Exercise input Block Start

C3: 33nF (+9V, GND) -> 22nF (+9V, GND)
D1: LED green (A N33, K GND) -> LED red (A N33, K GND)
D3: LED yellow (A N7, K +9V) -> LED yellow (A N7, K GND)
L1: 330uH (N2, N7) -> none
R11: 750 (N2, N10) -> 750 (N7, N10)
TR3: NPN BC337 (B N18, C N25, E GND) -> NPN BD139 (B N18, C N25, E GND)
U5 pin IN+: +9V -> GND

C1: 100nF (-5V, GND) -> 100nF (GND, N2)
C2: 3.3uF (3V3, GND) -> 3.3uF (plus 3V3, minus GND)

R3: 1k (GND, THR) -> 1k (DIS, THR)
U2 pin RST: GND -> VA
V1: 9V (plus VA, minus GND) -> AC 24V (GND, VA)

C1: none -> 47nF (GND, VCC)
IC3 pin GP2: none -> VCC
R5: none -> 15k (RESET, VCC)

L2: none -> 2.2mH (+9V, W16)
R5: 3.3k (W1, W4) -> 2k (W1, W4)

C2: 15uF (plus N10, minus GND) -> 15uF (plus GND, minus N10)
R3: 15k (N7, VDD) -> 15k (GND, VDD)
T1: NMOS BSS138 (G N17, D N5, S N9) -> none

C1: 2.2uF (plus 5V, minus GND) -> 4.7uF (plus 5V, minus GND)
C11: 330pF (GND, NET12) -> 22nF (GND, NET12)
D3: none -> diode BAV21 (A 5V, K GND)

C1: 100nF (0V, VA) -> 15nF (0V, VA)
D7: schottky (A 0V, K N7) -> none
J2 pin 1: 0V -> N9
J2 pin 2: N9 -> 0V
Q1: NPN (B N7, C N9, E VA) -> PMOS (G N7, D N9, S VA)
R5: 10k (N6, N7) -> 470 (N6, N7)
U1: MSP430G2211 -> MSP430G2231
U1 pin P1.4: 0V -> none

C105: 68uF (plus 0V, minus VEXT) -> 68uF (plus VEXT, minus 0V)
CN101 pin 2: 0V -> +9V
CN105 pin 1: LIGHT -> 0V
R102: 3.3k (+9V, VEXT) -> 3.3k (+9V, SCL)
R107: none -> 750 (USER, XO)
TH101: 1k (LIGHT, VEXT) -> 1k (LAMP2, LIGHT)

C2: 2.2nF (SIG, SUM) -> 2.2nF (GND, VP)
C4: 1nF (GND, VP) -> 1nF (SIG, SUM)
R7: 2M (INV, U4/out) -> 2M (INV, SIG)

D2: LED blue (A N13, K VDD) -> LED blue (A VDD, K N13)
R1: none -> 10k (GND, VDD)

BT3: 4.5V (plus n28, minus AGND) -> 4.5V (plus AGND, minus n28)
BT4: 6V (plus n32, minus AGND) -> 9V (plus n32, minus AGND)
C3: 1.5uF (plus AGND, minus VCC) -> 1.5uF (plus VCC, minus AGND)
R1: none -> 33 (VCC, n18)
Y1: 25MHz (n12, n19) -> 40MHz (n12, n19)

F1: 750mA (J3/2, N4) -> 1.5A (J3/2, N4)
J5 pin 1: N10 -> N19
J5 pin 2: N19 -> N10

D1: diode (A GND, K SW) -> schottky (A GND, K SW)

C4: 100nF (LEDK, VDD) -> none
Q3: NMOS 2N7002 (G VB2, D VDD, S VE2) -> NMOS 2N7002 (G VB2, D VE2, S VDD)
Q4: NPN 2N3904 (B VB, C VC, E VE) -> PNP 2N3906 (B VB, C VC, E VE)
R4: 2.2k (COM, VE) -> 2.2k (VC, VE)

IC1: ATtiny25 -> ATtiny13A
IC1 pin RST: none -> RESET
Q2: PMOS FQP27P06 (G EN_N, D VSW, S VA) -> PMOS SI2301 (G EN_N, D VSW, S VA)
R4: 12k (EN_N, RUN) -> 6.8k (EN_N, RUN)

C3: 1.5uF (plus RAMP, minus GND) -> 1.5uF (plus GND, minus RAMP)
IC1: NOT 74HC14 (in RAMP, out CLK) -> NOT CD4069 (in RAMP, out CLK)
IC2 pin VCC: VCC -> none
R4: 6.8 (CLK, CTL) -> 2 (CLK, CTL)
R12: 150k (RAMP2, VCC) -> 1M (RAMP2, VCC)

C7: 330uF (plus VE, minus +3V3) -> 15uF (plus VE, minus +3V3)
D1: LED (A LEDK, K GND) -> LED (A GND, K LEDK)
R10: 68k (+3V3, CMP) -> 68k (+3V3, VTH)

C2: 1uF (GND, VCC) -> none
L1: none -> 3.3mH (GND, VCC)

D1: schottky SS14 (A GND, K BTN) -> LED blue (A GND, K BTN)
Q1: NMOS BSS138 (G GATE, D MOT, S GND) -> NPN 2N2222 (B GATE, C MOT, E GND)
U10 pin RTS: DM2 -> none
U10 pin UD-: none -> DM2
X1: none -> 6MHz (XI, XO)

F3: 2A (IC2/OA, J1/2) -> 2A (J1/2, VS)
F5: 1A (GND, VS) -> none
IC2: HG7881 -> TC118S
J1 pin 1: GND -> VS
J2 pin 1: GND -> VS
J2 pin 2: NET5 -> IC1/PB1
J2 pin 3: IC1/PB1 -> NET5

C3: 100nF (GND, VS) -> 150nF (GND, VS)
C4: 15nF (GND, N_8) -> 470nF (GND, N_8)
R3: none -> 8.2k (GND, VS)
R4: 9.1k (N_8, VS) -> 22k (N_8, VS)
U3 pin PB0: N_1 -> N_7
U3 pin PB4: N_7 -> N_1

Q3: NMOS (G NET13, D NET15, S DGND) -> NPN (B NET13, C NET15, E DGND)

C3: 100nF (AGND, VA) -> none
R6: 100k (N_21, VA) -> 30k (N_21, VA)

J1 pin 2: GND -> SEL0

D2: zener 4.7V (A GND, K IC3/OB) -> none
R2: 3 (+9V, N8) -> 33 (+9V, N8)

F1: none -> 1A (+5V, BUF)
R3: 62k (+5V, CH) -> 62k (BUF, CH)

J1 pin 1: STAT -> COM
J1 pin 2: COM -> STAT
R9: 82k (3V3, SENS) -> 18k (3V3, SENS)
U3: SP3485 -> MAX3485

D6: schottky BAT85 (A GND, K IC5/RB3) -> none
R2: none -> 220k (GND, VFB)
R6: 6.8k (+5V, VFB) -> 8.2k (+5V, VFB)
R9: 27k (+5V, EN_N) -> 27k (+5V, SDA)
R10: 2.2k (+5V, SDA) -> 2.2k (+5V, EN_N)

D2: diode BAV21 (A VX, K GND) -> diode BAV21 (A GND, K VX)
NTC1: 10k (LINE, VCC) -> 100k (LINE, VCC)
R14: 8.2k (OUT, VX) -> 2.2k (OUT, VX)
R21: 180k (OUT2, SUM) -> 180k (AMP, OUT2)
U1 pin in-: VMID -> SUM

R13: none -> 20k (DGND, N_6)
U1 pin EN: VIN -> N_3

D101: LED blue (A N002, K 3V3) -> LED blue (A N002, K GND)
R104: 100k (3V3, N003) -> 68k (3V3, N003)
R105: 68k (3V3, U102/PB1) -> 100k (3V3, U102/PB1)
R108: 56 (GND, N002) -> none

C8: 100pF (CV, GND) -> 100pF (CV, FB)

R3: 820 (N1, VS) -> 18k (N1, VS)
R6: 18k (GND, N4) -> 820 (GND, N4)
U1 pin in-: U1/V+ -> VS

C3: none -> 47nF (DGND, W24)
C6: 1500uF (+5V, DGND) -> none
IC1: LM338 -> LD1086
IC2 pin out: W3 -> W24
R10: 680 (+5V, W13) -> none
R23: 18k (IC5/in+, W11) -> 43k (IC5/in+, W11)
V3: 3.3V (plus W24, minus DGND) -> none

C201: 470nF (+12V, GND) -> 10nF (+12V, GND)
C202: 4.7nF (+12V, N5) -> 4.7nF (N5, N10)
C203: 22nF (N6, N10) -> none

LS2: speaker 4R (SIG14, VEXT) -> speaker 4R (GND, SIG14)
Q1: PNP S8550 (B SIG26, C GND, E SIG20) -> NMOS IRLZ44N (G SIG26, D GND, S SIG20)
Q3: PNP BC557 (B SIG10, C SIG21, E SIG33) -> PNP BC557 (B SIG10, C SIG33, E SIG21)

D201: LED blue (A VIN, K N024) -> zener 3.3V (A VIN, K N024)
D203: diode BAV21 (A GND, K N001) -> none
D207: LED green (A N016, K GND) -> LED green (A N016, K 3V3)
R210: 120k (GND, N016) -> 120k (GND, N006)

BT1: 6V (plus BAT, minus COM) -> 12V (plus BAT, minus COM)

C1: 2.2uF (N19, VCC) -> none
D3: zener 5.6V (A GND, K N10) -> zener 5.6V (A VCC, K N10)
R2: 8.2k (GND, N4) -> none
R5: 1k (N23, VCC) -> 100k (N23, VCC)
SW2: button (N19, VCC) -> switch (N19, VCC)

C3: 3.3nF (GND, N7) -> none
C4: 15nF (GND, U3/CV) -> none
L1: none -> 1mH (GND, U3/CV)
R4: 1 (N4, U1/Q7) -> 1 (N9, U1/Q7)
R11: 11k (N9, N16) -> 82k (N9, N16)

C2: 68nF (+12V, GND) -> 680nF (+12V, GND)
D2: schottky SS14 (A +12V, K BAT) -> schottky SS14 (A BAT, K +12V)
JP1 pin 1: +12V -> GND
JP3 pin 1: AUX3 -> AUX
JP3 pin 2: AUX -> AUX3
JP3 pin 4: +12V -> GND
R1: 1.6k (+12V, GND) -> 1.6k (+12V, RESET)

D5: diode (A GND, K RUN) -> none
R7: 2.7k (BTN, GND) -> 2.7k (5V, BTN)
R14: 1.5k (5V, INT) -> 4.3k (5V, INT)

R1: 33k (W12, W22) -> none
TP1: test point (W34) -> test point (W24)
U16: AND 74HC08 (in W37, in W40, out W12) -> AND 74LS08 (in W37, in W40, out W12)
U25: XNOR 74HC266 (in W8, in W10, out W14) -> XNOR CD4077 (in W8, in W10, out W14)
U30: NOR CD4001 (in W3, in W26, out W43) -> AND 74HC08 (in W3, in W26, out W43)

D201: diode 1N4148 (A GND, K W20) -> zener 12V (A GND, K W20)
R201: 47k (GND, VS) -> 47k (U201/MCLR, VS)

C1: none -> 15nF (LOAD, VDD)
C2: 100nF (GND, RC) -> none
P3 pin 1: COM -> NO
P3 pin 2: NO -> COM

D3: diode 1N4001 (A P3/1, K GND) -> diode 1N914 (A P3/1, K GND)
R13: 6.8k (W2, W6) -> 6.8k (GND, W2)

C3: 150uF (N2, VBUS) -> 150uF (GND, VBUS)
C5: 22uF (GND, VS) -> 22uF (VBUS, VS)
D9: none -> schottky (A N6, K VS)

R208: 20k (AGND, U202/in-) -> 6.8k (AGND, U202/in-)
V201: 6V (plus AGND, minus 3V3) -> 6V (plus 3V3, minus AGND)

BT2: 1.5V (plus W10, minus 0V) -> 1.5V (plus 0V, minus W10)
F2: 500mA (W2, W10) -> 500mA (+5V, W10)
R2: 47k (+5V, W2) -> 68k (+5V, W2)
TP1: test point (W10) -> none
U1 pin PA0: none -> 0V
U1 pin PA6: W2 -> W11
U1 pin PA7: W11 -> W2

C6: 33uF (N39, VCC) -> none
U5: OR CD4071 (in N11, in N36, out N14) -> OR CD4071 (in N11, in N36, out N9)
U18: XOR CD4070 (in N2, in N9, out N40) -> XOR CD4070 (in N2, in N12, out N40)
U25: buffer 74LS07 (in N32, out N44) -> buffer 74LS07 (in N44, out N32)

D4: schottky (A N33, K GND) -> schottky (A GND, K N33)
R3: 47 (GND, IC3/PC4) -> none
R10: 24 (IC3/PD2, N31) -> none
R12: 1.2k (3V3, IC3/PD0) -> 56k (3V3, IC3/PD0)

Exercise input Block End

▶ **Work required**: The lines running from the start of the data through the one that contains "R3: 1k (GND, THR) -> 1k (DIS, THR)" should be reproduced exactly, and only those.

▶ **Exercise answer**:
C3: 33nF (+9V, GND) -> 22nF (+9V, GND)
D1: LED green (A N33, K GND) -> LED red (A N33, K GND)
D3: LED yellow (A N7, K +9V) -> LED yellow (A N7, K GND)
L1: 330uH (N2, N7) -> none
R11: 750 (N2, N10) -> 750 (N7, N10)
TR3: NPN BC337 (B N18, C N25, E GND) -> NPN BD139 (B N18, C N25, E GND)
U5 pin IN+: +9V -> GND

C1: 100nF (-5V, GND) -> 100nF (GND, N2)
C2: 3.3uF (3V3, GND) -> 3.3uF (plus 3V3, minus GND)

R3: 1k (GND, THR) -> 1k (DIS, THR)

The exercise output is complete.